Data records:
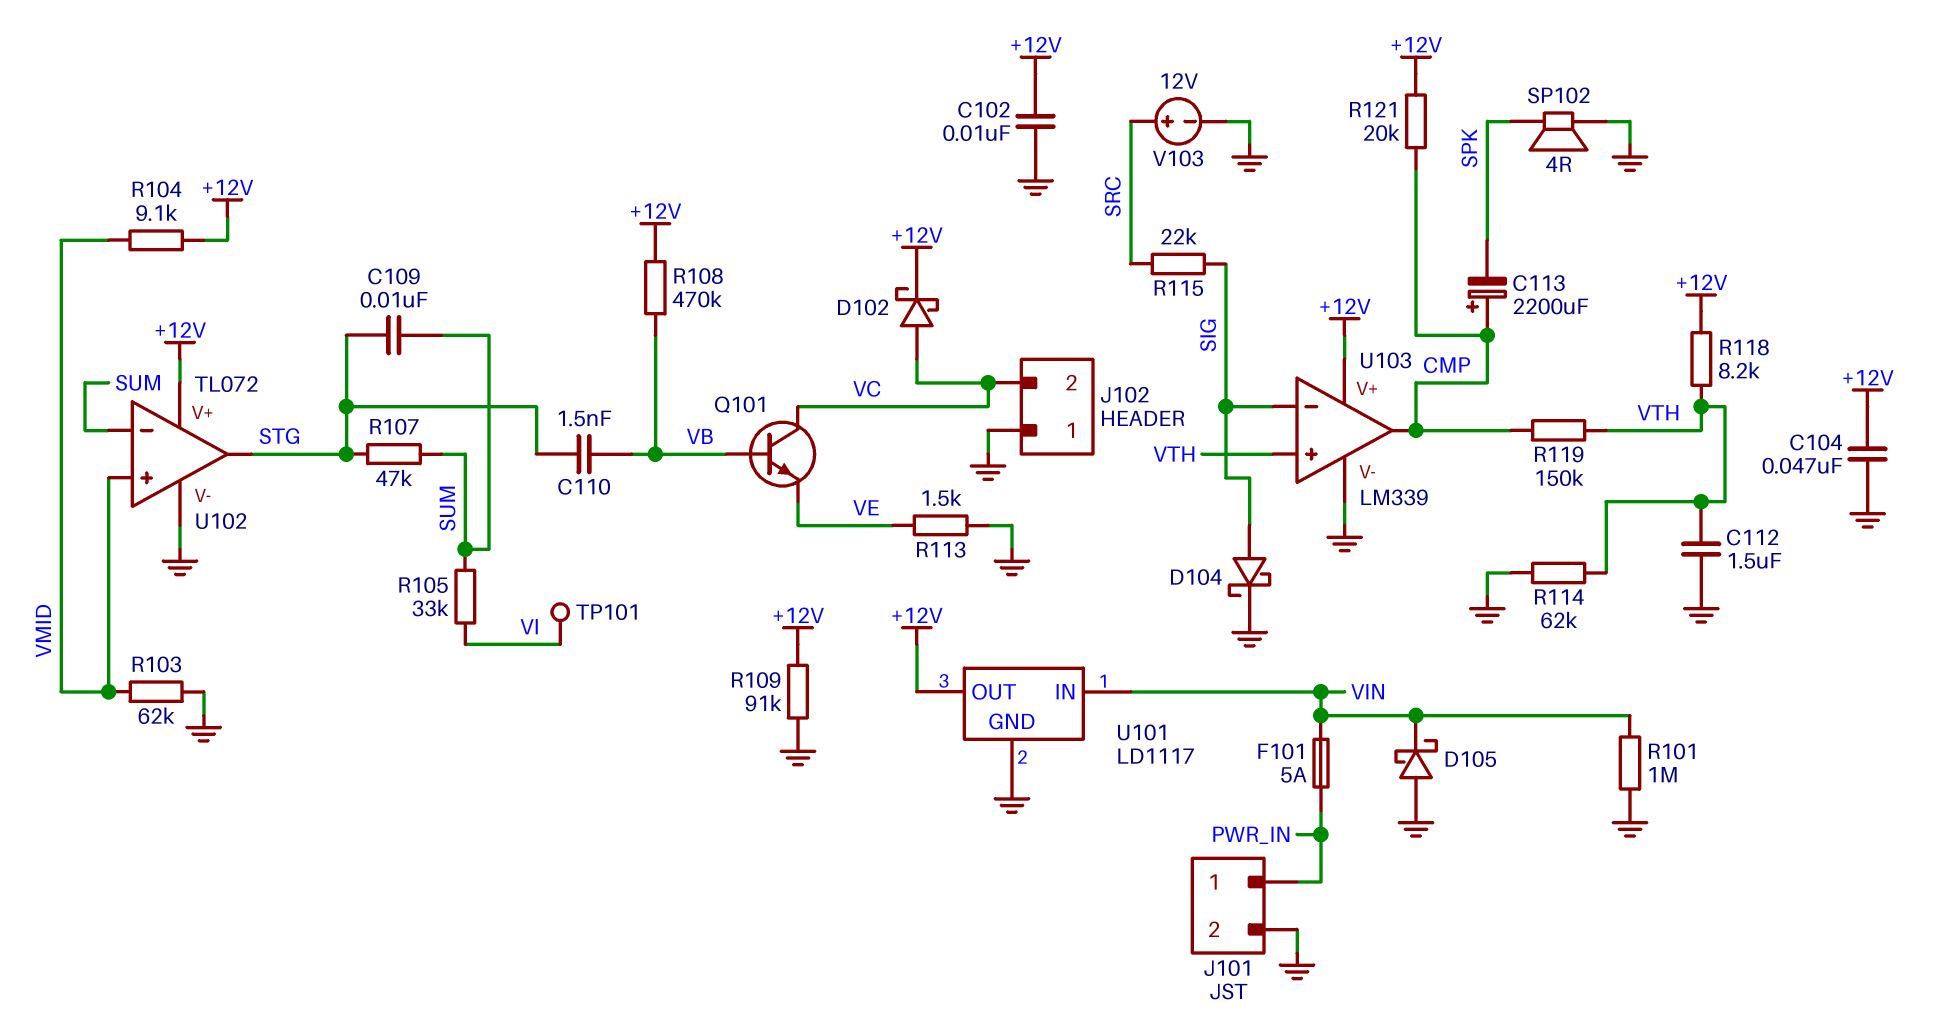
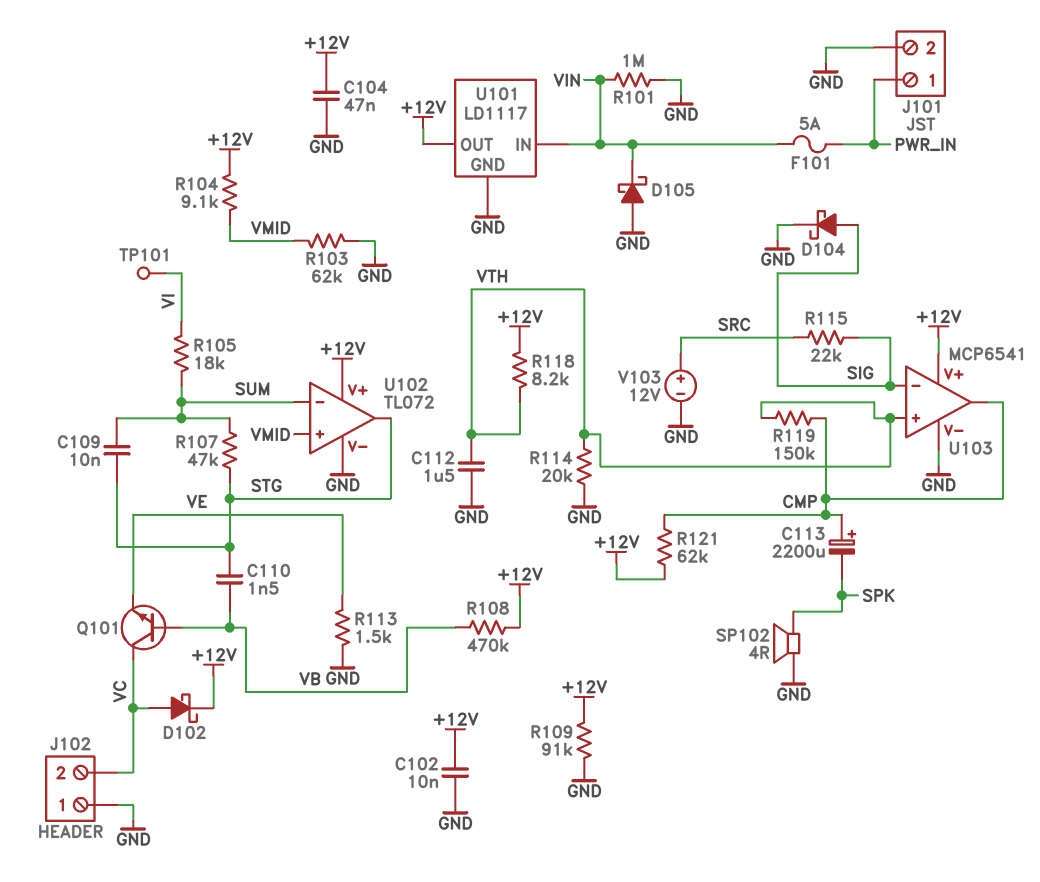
R105: 33k (SUM, VI) -> 18k (SUM, VI)
R114: 62k (GND, VTH) -> 20k (GND, VTH)
R121: 20k (+12V, CMP) -> 62k (+12V, CMP)
U103: LM339 -> MCP6541

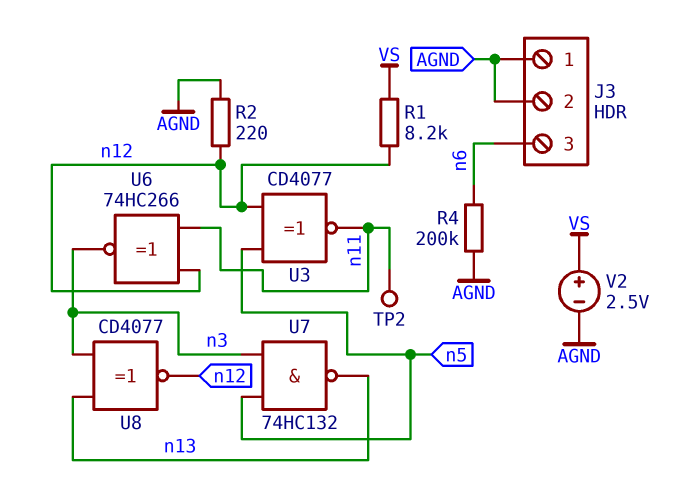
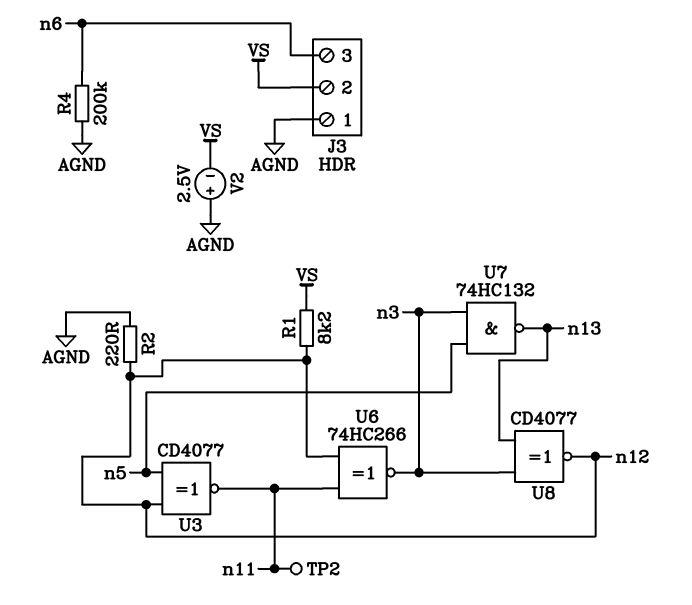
J3 pin 2: AGND -> VS
V2: 2.5V (plus VS, minus AGND) -> 2.5V (plus AGND, minus VS)

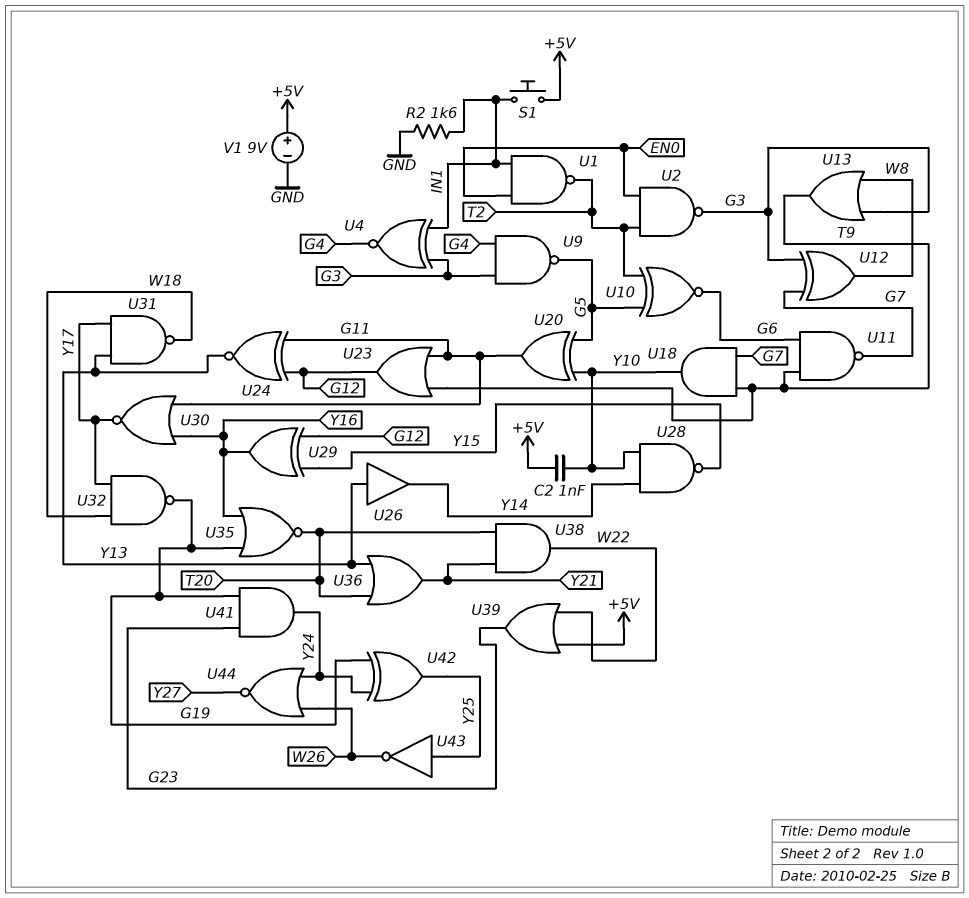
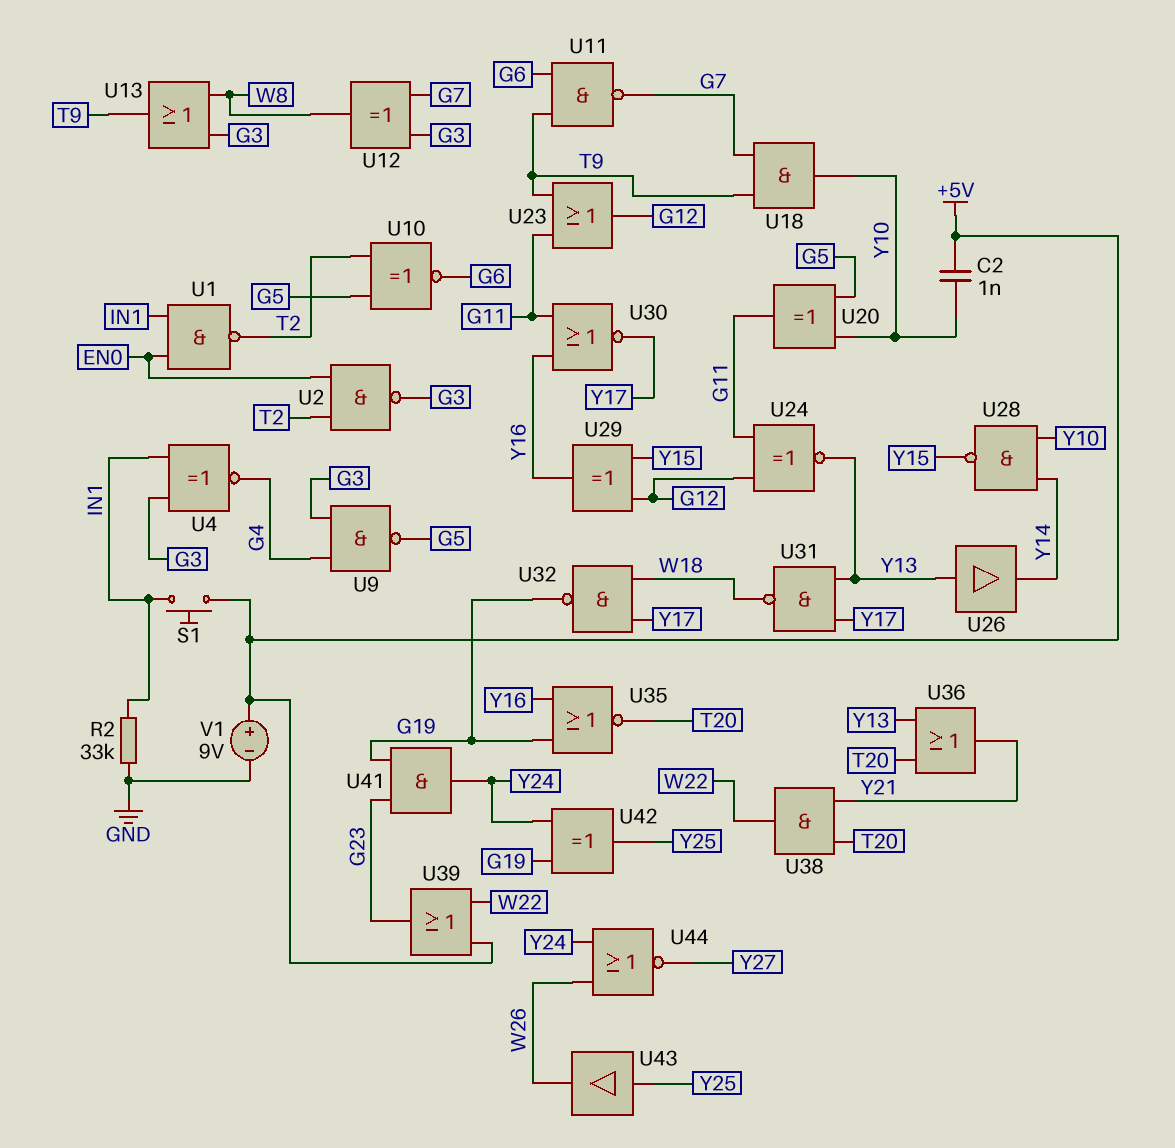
R2: 1.6k (GND, IN1) -> 33k (GND, IN1)
U43: NOT (in Y25, out W26) -> buffer (in Y25, out W26)

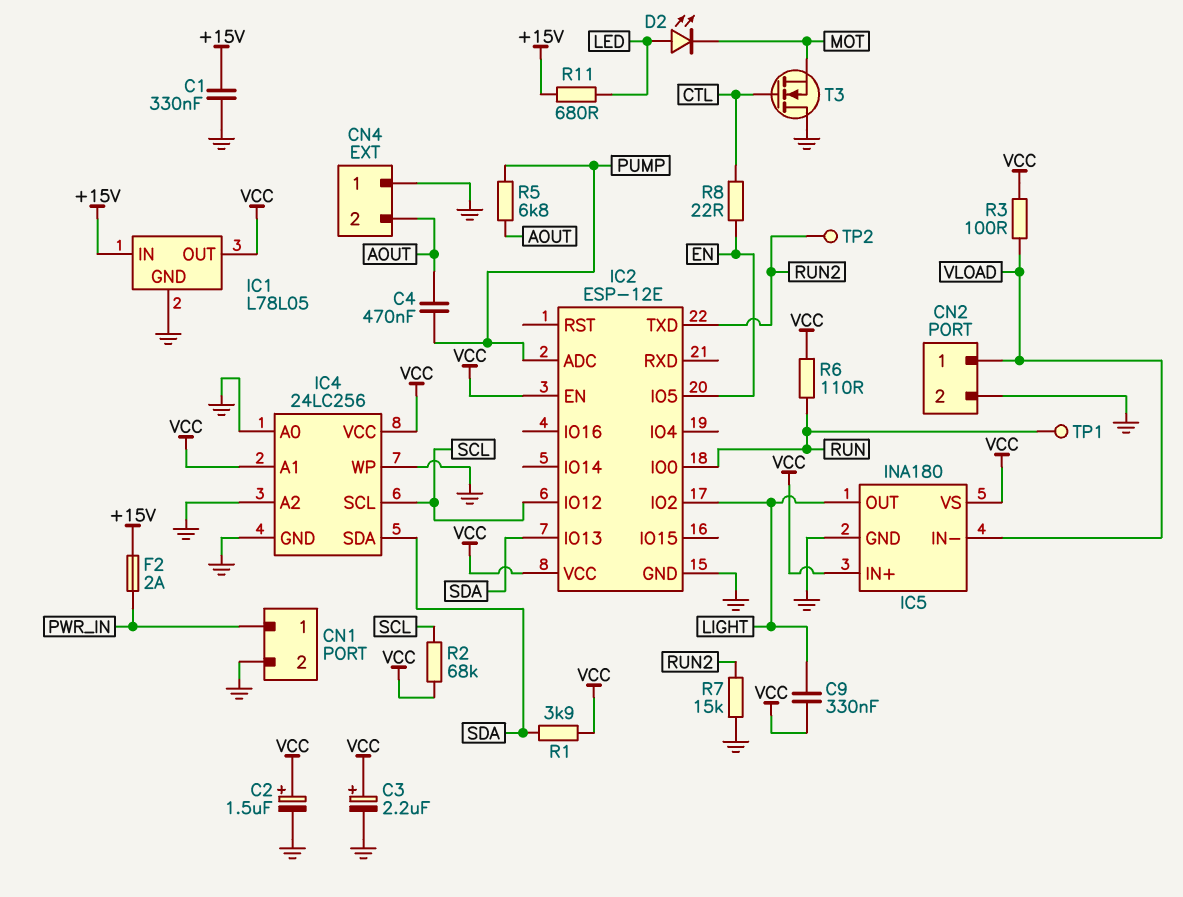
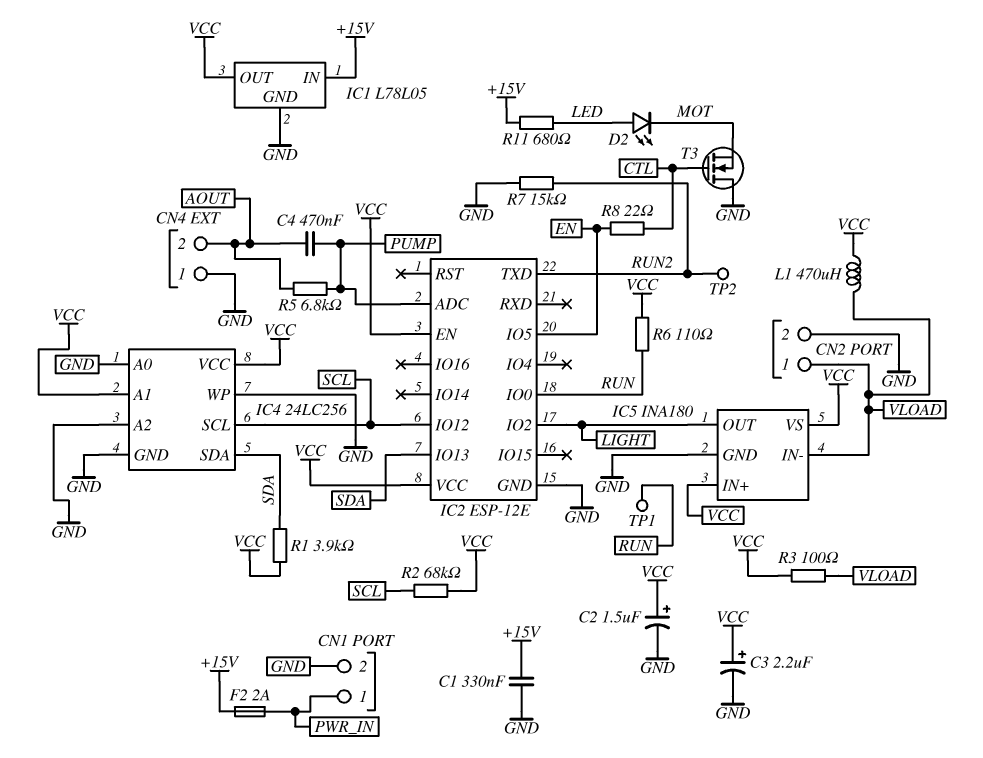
C9: 330nF (LIGHT, VCC) -> none
L1: none -> 470uH (VCC, VLOAD)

## What you will do:
Beginning with the line that contains "R2: 1.6k (GND, IN1) -> 33k (GND, IN1)", write out every line through the last one in the records, exactly and without pictures.

## Result:
R2: 1.6k (GND, IN1) -> 33k (GND, IN1)
U43: NOT (in Y25, out W26) -> buffer (in Y25, out W26)

C9: 330nF (LIGHT, VCC) -> none
L1: none -> 470uH (VCC, VLOAD)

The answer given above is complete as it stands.